> _WHAT TO WORK ON_:
Lay out the stretch from the start of the material through the line containing "gray semicircle at (86, 353): moved" as a JSON list of strings, one string per line, with blank lines left out. Include both ends and nothing past that line.

** START EXCERPTED RECORDS **

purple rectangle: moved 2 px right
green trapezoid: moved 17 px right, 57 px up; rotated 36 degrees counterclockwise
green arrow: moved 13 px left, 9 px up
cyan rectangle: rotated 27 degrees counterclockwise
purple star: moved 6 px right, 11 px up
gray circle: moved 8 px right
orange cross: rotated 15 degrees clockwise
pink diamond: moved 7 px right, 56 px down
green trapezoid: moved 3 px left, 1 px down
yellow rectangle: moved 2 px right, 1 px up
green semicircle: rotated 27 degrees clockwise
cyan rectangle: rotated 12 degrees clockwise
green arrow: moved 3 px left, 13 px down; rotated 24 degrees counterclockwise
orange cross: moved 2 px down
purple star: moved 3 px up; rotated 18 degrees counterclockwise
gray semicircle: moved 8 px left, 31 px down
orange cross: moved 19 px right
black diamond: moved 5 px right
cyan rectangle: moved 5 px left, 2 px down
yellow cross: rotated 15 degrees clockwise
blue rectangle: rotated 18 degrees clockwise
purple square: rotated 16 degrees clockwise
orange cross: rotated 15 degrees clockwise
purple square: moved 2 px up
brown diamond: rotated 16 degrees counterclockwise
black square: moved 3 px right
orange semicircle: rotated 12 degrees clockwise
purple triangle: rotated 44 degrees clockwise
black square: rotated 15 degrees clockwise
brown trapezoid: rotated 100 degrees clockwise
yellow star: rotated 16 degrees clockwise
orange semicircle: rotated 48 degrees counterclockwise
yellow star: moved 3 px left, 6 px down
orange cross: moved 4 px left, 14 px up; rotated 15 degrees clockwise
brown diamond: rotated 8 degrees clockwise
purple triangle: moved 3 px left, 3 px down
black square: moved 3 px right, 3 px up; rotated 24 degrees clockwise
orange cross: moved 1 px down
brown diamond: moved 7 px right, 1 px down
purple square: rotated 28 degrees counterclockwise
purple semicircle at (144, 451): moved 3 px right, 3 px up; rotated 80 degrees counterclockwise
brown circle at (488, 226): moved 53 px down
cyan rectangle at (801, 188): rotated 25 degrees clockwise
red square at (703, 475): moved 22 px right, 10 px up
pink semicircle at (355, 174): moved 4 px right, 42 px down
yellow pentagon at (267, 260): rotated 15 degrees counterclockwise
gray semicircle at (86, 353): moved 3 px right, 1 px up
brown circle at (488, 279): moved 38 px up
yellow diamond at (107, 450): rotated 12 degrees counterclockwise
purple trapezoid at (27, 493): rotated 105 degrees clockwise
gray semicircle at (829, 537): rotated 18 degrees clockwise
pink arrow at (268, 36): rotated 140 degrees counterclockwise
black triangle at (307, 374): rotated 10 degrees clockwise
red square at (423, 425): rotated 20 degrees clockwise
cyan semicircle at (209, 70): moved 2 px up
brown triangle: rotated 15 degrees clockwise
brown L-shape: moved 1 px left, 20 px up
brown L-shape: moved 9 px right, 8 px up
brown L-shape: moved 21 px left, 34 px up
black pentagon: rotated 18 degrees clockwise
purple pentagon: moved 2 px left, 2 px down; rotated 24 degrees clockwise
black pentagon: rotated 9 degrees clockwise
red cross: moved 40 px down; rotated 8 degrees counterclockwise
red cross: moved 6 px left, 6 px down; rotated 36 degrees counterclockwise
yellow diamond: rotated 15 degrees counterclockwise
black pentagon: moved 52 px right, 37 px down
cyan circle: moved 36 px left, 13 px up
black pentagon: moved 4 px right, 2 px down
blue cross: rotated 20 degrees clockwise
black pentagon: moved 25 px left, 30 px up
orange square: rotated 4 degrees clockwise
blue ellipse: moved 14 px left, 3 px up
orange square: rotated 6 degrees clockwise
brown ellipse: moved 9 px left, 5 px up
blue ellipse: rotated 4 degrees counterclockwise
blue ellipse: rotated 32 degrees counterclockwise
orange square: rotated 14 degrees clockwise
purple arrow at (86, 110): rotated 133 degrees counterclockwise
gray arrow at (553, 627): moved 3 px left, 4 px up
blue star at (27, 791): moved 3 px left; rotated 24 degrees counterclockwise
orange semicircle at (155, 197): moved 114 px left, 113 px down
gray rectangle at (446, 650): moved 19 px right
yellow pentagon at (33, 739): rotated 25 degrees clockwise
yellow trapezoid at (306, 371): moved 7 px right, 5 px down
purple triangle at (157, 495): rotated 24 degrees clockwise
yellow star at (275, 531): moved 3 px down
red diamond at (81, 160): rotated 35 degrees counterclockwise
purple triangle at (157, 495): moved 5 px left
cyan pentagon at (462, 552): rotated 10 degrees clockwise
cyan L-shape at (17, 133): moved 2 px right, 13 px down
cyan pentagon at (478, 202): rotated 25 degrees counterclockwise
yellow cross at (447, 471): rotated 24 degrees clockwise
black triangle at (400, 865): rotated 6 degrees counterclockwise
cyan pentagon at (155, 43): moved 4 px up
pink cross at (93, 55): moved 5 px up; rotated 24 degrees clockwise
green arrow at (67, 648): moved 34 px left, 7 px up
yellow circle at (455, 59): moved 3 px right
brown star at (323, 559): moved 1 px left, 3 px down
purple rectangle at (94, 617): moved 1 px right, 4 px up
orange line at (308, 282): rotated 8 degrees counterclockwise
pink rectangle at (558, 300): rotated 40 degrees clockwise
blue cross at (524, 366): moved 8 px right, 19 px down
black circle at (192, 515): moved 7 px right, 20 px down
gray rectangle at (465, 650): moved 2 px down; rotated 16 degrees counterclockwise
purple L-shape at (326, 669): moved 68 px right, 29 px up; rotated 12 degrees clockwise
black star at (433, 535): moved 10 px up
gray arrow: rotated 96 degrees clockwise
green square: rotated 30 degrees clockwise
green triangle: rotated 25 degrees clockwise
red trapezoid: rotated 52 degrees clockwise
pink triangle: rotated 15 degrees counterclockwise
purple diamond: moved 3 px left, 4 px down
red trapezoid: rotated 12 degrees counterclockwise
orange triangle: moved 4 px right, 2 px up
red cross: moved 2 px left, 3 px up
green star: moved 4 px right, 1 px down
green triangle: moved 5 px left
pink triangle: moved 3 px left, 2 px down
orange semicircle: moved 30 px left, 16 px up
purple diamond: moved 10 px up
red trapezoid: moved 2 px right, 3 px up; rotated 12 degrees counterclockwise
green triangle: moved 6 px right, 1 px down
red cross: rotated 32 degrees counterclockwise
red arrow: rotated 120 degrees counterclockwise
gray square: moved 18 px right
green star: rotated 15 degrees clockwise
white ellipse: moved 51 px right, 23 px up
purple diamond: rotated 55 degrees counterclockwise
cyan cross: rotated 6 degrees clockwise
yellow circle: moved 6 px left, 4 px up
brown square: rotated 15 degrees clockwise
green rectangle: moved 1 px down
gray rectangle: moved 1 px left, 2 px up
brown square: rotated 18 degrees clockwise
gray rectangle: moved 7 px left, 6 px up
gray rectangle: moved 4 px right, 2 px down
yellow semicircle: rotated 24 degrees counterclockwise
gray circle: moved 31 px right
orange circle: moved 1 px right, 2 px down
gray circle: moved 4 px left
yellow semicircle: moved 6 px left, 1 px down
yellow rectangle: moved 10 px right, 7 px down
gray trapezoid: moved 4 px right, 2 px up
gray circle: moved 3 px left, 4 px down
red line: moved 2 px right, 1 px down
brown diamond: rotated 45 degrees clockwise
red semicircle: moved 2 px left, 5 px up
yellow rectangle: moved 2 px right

** END EXCERPTED RECORDS **

> _RESULT_:
[
  "purple rectangle: moved 2 px right",
  "green trapezoid: moved 17 px right, 57 px up; rotated 36 degrees counterclockwise",
  "green arrow: moved 13 px left, 9 px up",
  "cyan rectangle: rotated 27 degrees counterclockwise",
  "purple star: moved 6 px right, 11 px up",
  "gray circle: moved 8 px right",
  "orange cross: rotated 15 degrees clockwise",
  "pink diamond: moved 7 px right, 56 px down",
  "green trapezoid: moved 3 px left, 1 px down",
  "yellow rectangle: moved 2 px right, 1 px up",
  "green semicircle: rotated 27 degrees clockwise",
  "cyan rectangle: rotated 12 degrees clockwise",
  "green arrow: moved 3 px left, 13 px down; rotated 24 degrees counterclockwise",
  "orange cross: moved 2 px down",
  "purple star: moved 3 px up; rotated 18 degrees counterclockwise",
  "gray semicircle: moved 8 px left, 31 px down",
  "orange cross: moved 19 px right",
  "black diamond: moved 5 px right",
  "cyan rectangle: moved 5 px left, 2 px down",
  "yellow cross: rotated 15 degrees clockwise",
  "blue rectangle: rotated 18 degrees clockwise",
  "purple square: rotated 16 degrees clockwise",
  "orange cross: rotated 15 degrees clockwise",
  "purple square: moved 2 px up",
  "brown diamond: rotated 16 degrees counterclockwise",
  "black square: moved 3 px right",
  "orange semicircle: rotated 12 degrees clockwise",
  "purple triangle: rotated 44 degrees clockwise",
  "black square: rotated 15 degrees clockwise",
  "brown trapezoid: rotated 100 degrees clockwise",
  "yellow star: rotated 16 degrees clockwise",
  "orange semicircle: rotated 48 degrees counterclockwise",
  "yellow star: moved 3 px left, 6 px down",
  "orange cross: moved 4 px left, 14 px up; rotated 15 degrees clockwise",
  "brown diamond: rotated 8 degrees clockwise",
  "purple triangle: moved 3 px left, 3 px down",
  "black square: moved 3 px right, 3 px up; rotated 24 degrees clockwise",
  "orange cross: moved 1 px down",
  "brown diamond: moved 7 px right, 1 px down",
  "purple square: rotated 28 degrees counterclockwise",
  "purple semicircle at (144, 451): moved 3 px right, 3 px up; rotated 80 degrees counterclockwise",
  "brown circle at (488, 226): moved 53 px down",
  "cyan rectangle at (801, 188): rotated 25 degrees clockwise",
  "red square at (703, 475): moved 22 px right, 10 px up",
  "pink semicircle at (355, 174): moved 4 px right, 42 px down",
  "yellow pentagon at (267, 260): rotated 15 degrees counterclockwise",
  "gray semicircle at (86, 353): moved 3 px right, 1 px up"
]